▶ _Aim of the exercise_: Please print the line that holds "OLED3 pin SDA: D9 -> D1" and each line after it to the end of the data, word for word, without any pictures.

▶ _Dataset records_:

==*==

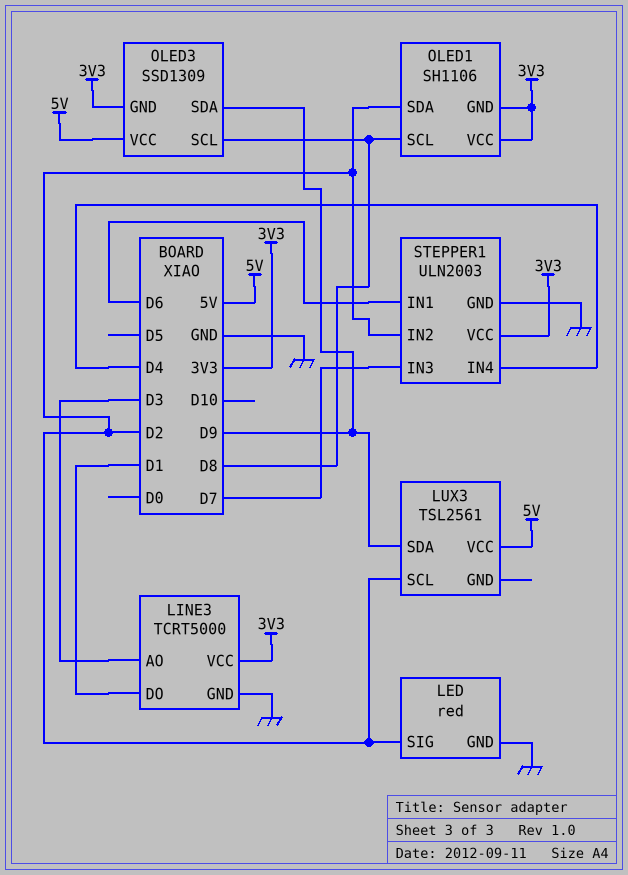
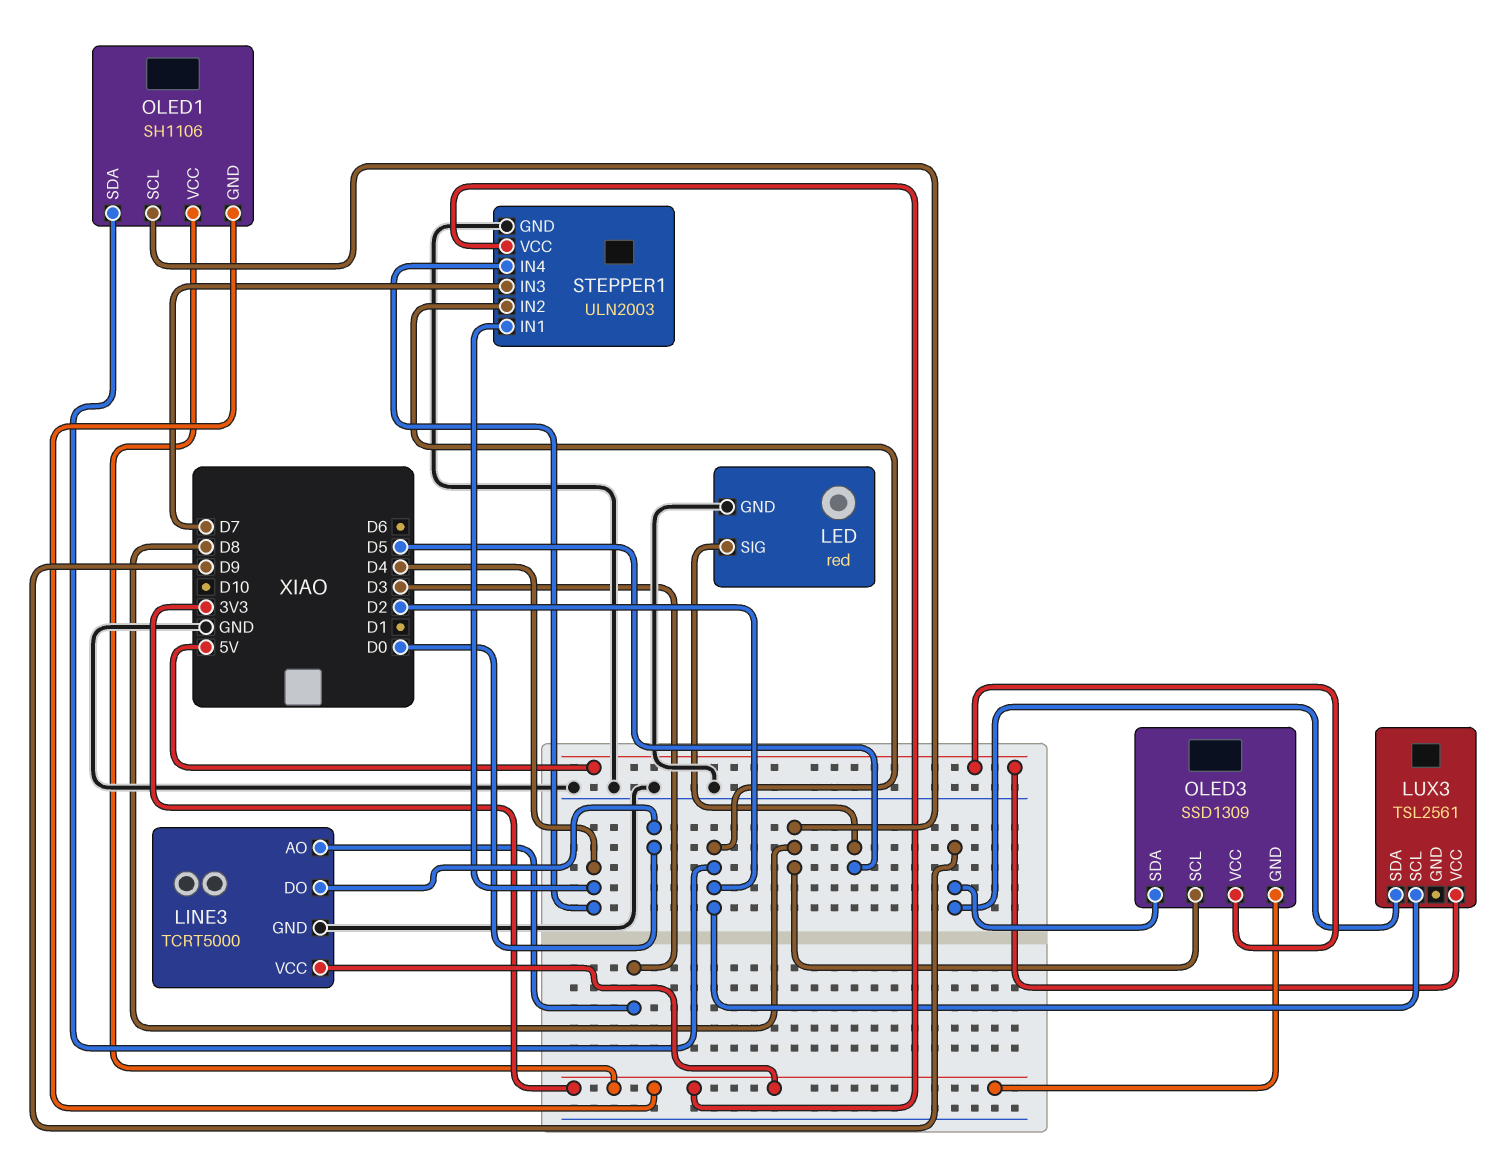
LED pin SIG: D2 -> D5
LINE3 pin DO: D1 -> D0
STEPPER1 pin IN1: D6 -> D4

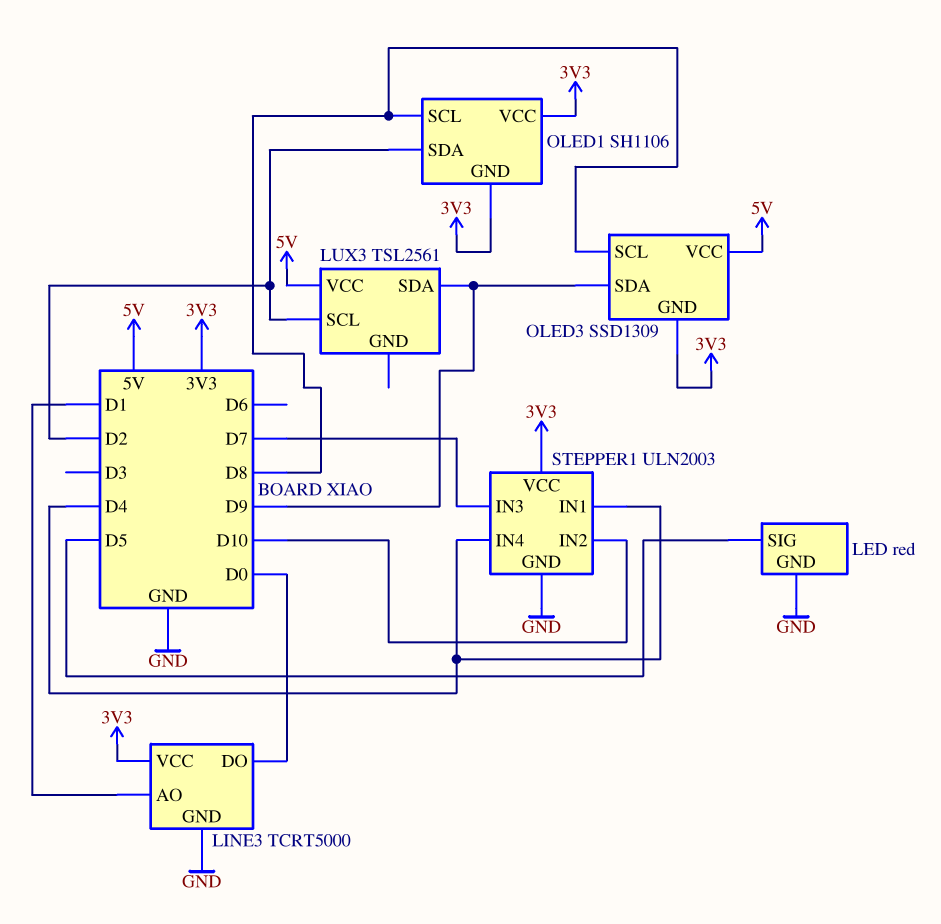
LINE3 pin AO: D3 -> D1
STEPPER1 pin IN2: D2 -> D10

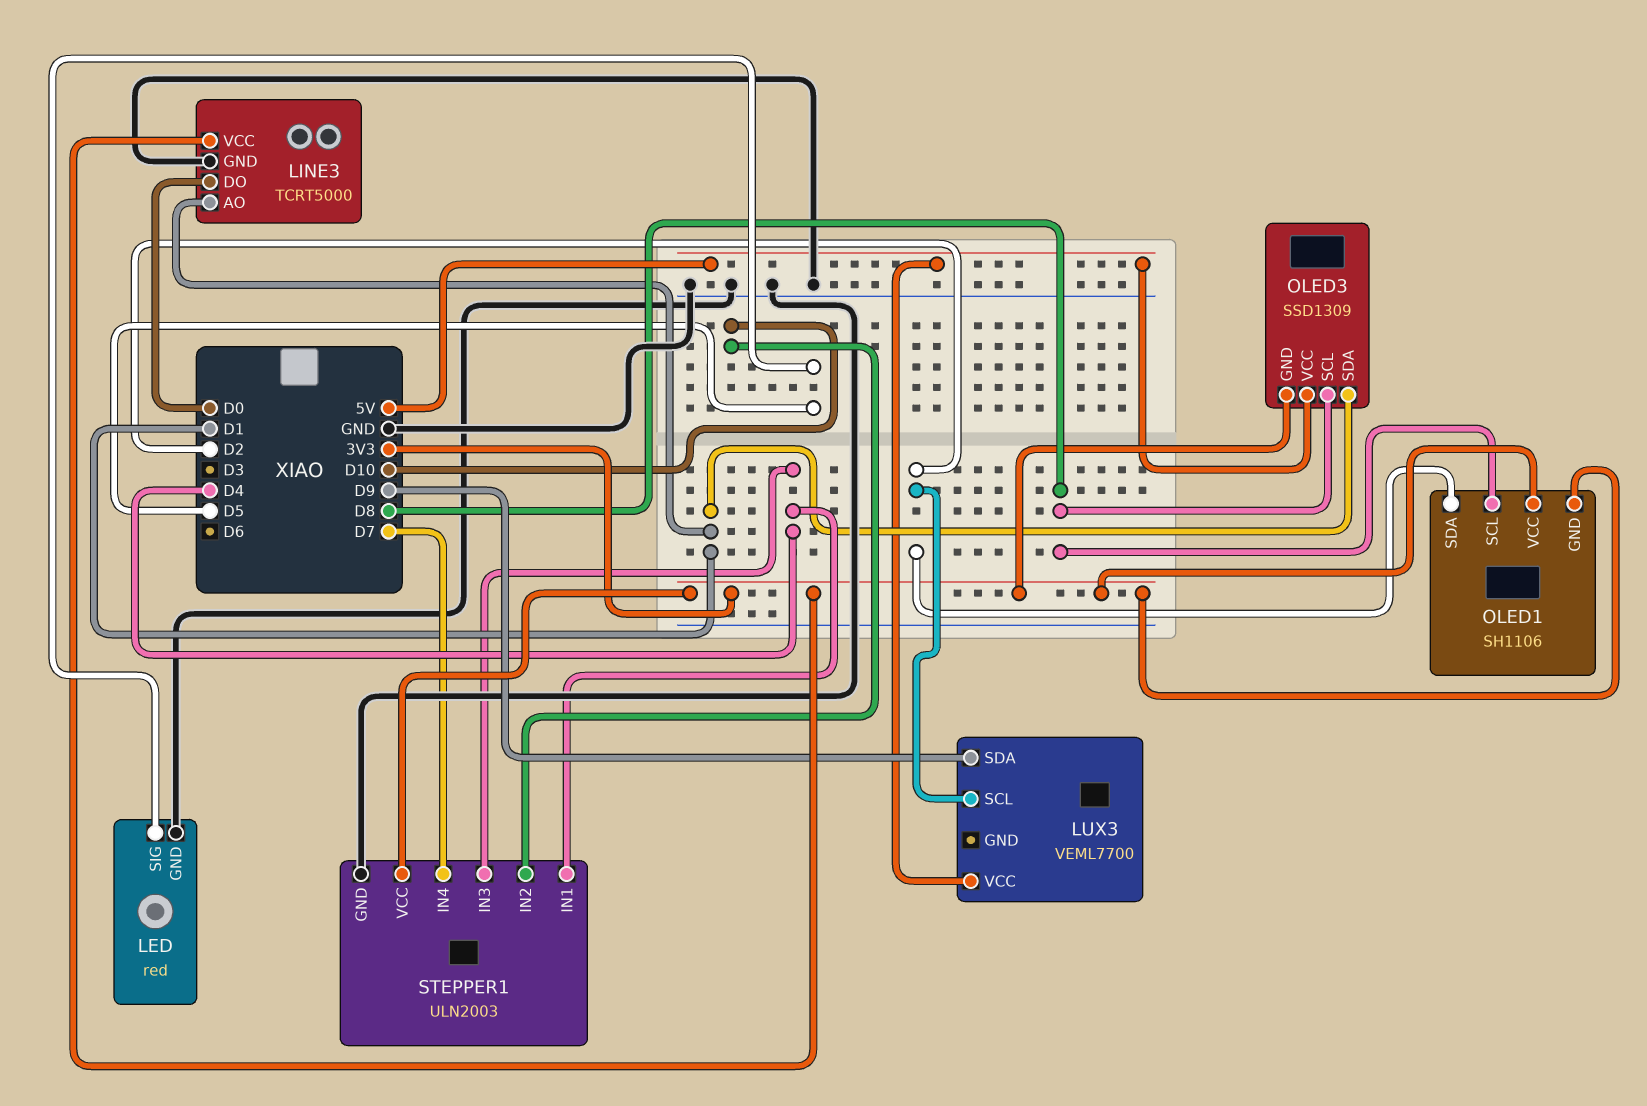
LUX3: TSL2561 -> VEML7700
OLED3 pin SDA: D9 -> D1
STEPPER1 pin IN3: D7 -> D4
STEPPER1 pin IN4: D4 -> D7

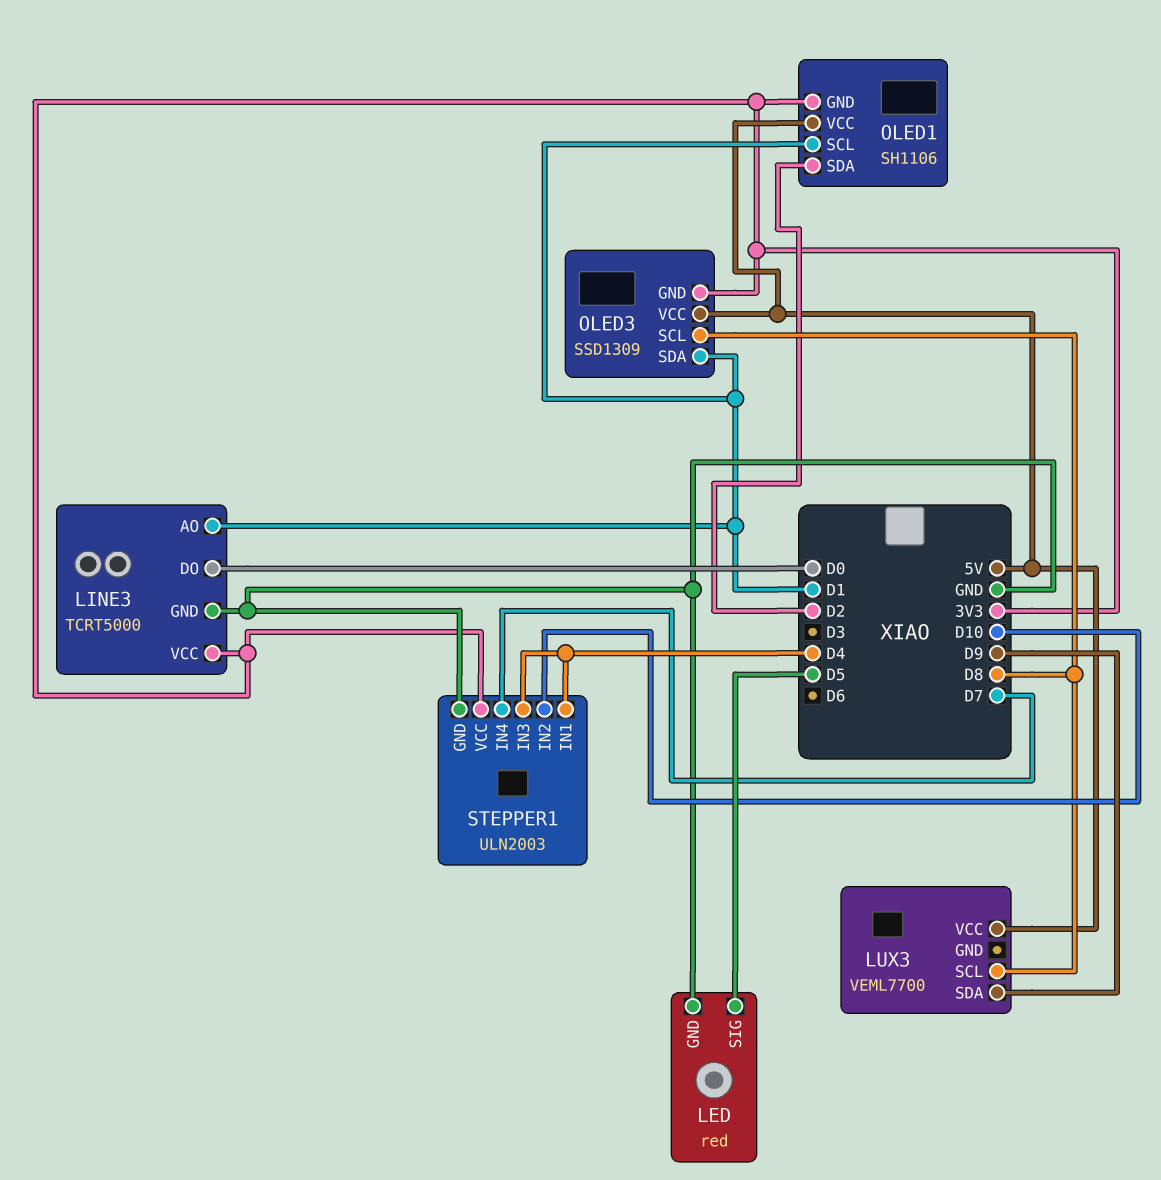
LUX3 pin SCL: D2 -> D8
OLED1 pin SCL: D8 -> D1
OLED1 pin VCC: 3V3 -> 5V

==*==

▶ _Answer section_:
OLED3 pin SDA: D9 -> D1
STEPPER1 pin IN3: D7 -> D4
STEPPER1 pin IN4: D4 -> D7

LUX3 pin SCL: D2 -> D8
OLED1 pin SCL: D8 -> D1
OLED1 pin VCC: 3V3 -> 5V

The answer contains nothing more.